Your task: Print exactly the lines below between the line containing "white button: [362,217,403,250]" and the line containing "green book: [668,289,735,359]", counting both of those lines. Leave pictures out.

Count change data
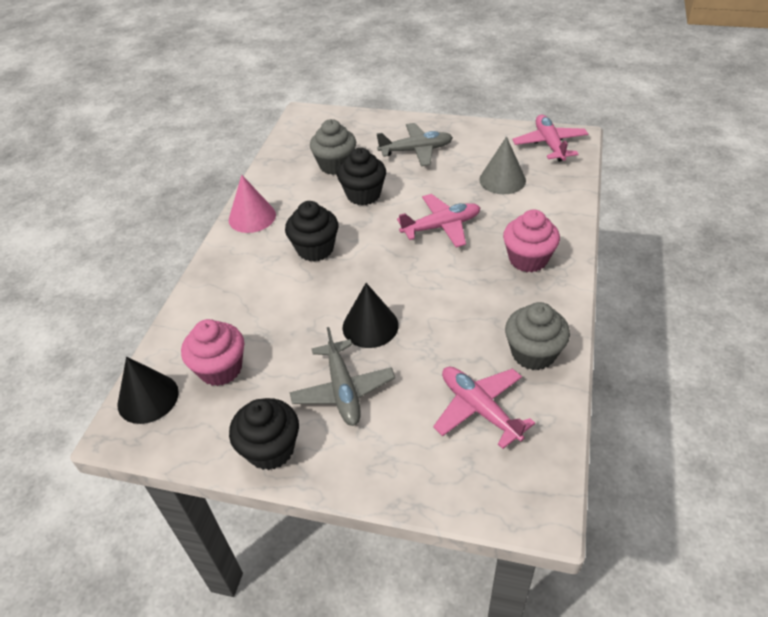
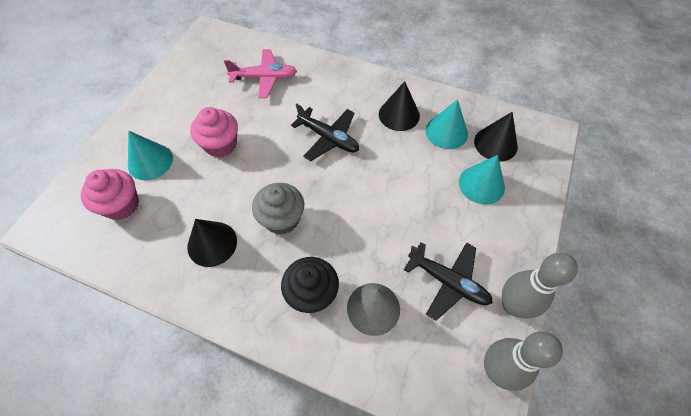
black cone: [117,357,179,424] [342,283,399,348] = 2 -> [187,219,237,267] [379,81,420,131] [474,112,518,162] = 3
black cupcake: [229,398,299,470] [285,201,338,262] [337,148,386,205] = 3 -> [281,257,339,313] = 1
black plane: none = 0 -> [291,104,359,161] [404,242,493,321] = 2
grey bowling pin: none = 0 -> [484,331,563,391] [502,253,578,319] = 2
grey cupcake: [310,119,356,175] [505,302,570,370] = 2 -> [252,183,304,235] = 1
grey plane: [290,327,395,426] [377,123,453,166] = 2 -> none = 0
pink cone: [229,175,276,233] = 1 -> none = 0
pink plane: [397,194,480,247] [433,367,535,449] [512,115,588,162] = 3 -> [224,49,297,98] = 1
turquoise cone: none = 0 -> [128,131,173,180] [426,99,468,149] [459,155,505,205] = 3

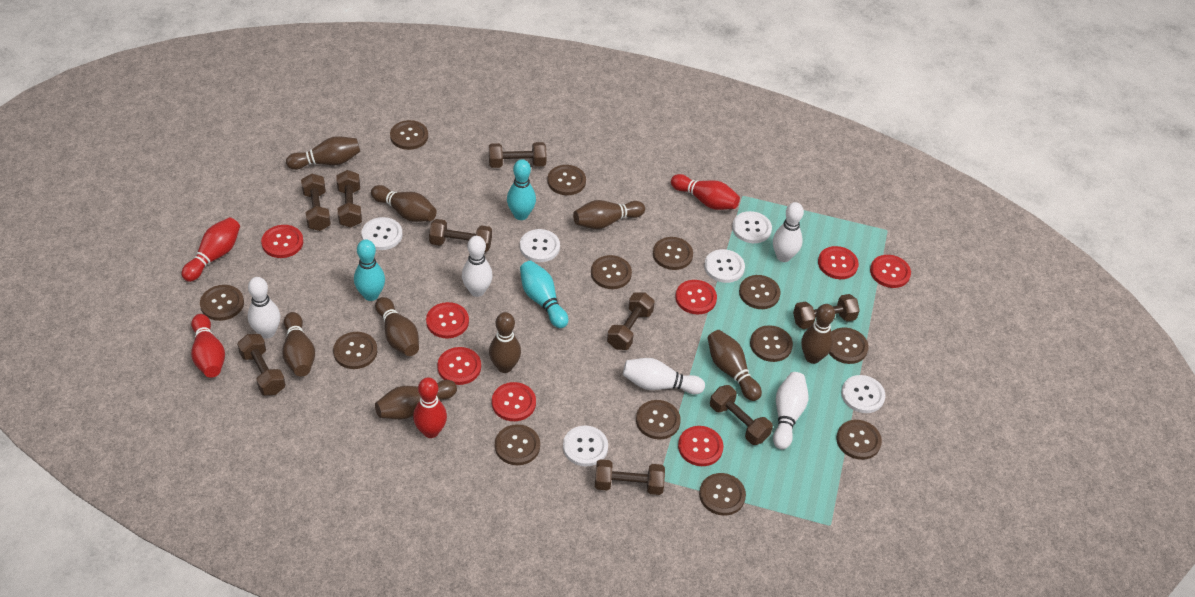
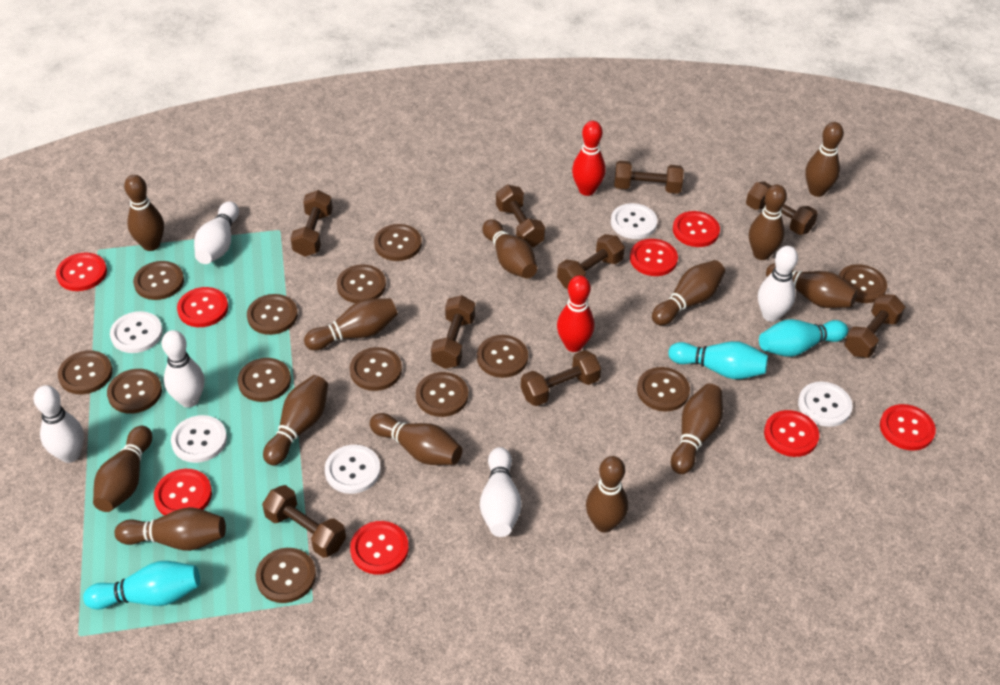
brown bowling pin: [282,312,315,376] [286,136,360,170] [371,185,437,222] [375,297,419,356] [375,380,457,419] [489,312,521,373] [573,200,645,229] [708,330,762,401] [801,304,835,364] = 9 -> [93,426,152,512] [114,507,226,551] [124,175,164,251] [263,375,328,465] [304,298,398,350] [370,413,462,465] [482,219,537,279] [586,456,628,532] [652,260,725,325] [671,384,723,474] [749,184,787,260] [766,263,858,308] [805,122,844,197] = 13
red bowling pin: [182,217,240,282] [191,314,225,378] [413,377,447,438] [671,174,740,210] = 4 -> [557,275,594,352] [572,121,606,196] = 2
white button: [362,217,403,250] [520,229,560,262] [563,426,608,467] [704,249,745,283] [732,211,772,243] [841,375,886,413] = 6 -> [110,311,163,353] [171,415,227,463] [325,445,381,494] [611,203,657,239] [798,382,853,427] = 5

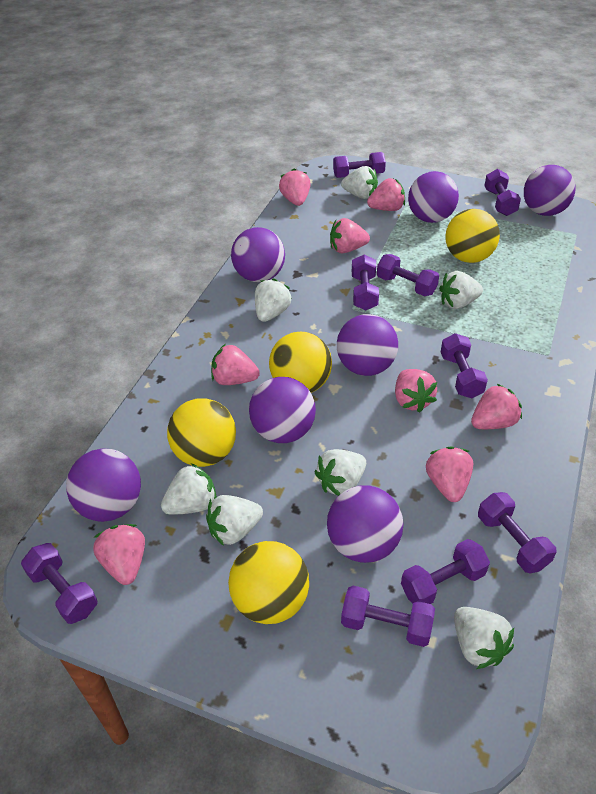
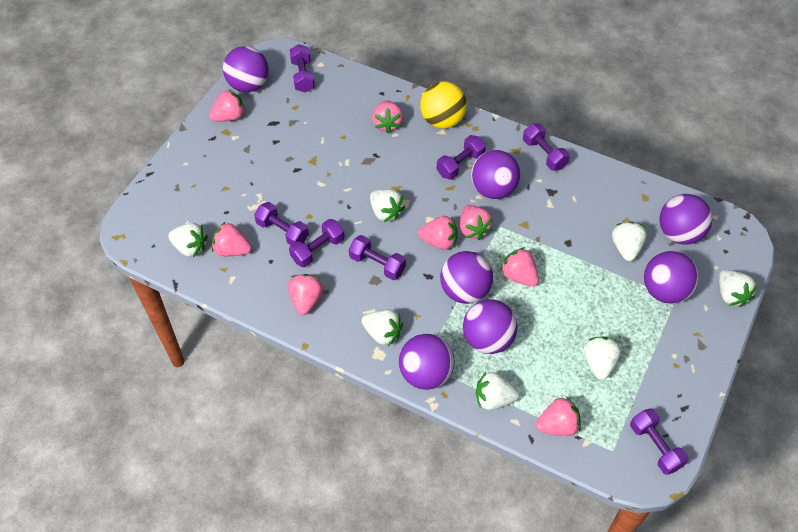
purple dumbbell: [21,543,97,624] [333,152,386,178] [341,586,435,647] [352,254,379,310] [377,254,439,296] [401,539,490,604] [441,333,488,398] [478,492,556,573] [484,169,521,216] = 9 -> [254,202,309,245] [289,219,345,267] [290,44,315,93] [349,235,406,280] [436,135,486,180] [523,123,570,171] [630,408,688,475] = 7
yellow ball: [167,398,236,467] [228,541,309,624] [269,332,332,393] [445,209,500,263] = 4 -> [420,81,467,129] = 1

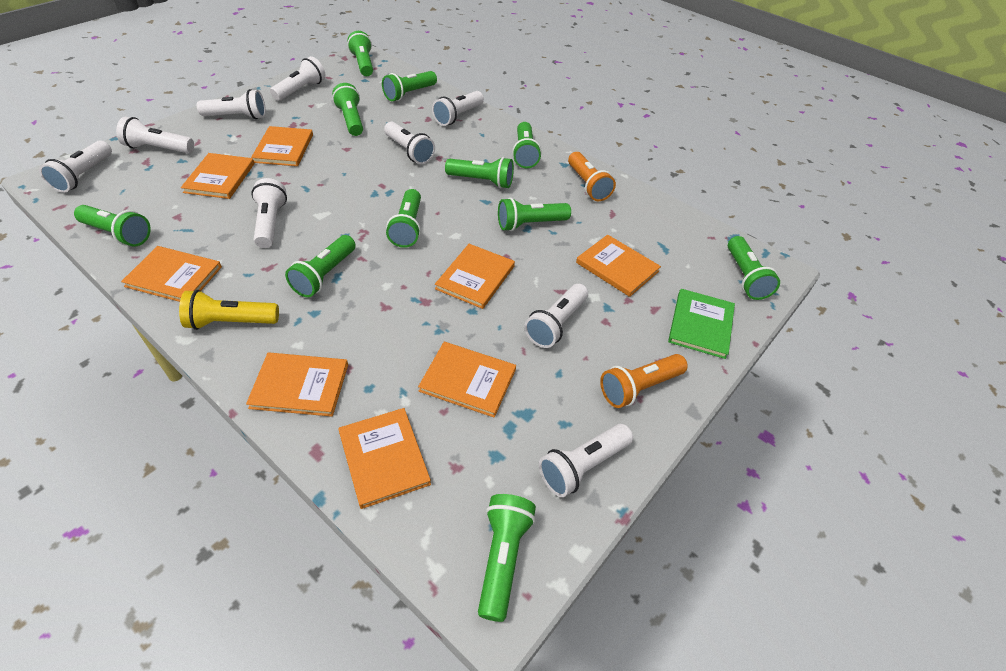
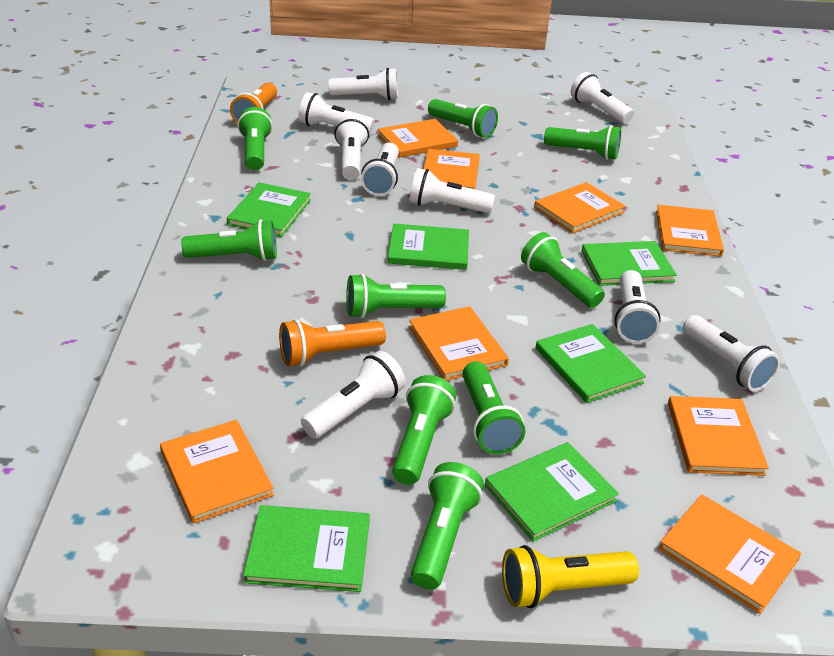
green book: [668,289,735,359] = 1 -> [227,182,311,237] [243,505,370,592] [388,224,469,270] [485,442,619,542] [536,324,646,403] [582,241,677,286] = 6
green flashlight: [74,205,151,247] [285,235,356,297] [332,83,363,136] [347,31,373,76] [382,71,437,101] [386,189,421,248] [445,157,514,188] [478,494,536,622] [498,198,571,231] [512,122,542,168] [728,236,780,300] = 11 -> [181,220,277,261] [237,107,273,171] [346,274,446,318] [392,375,456,485] [411,462,484,590] [428,99,498,138] [462,361,525,454] [521,232,605,308] [544,125,621,160] = 9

Solution for this problem:
white button: [362,217,403,250] [520,229,560,262] [563,426,608,467] [704,249,745,283] [732,211,772,243] [841,375,886,413] = 6 -> [110,311,163,353] [171,415,227,463] [325,445,381,494] [611,203,657,239] [798,382,853,427] = 5

purple dumbbell: [21,543,97,624] [333,152,386,178] [341,586,435,647] [352,254,379,310] [377,254,439,296] [401,539,490,604] [441,333,488,398] [478,492,556,573] [484,169,521,216] = 9 -> [254,202,309,245] [289,219,345,267] [290,44,315,93] [349,235,406,280] [436,135,486,180] [523,123,570,171] [630,408,688,475] = 7
yellow ball: [167,398,236,467] [228,541,309,624] [269,332,332,393] [445,209,500,263] = 4 -> [420,81,467,129] = 1

green book: [668,289,735,359] = 1 -> [227,182,311,237] [243,505,370,592] [388,224,469,270] [485,442,619,542] [536,324,646,403] [582,241,677,286] = 6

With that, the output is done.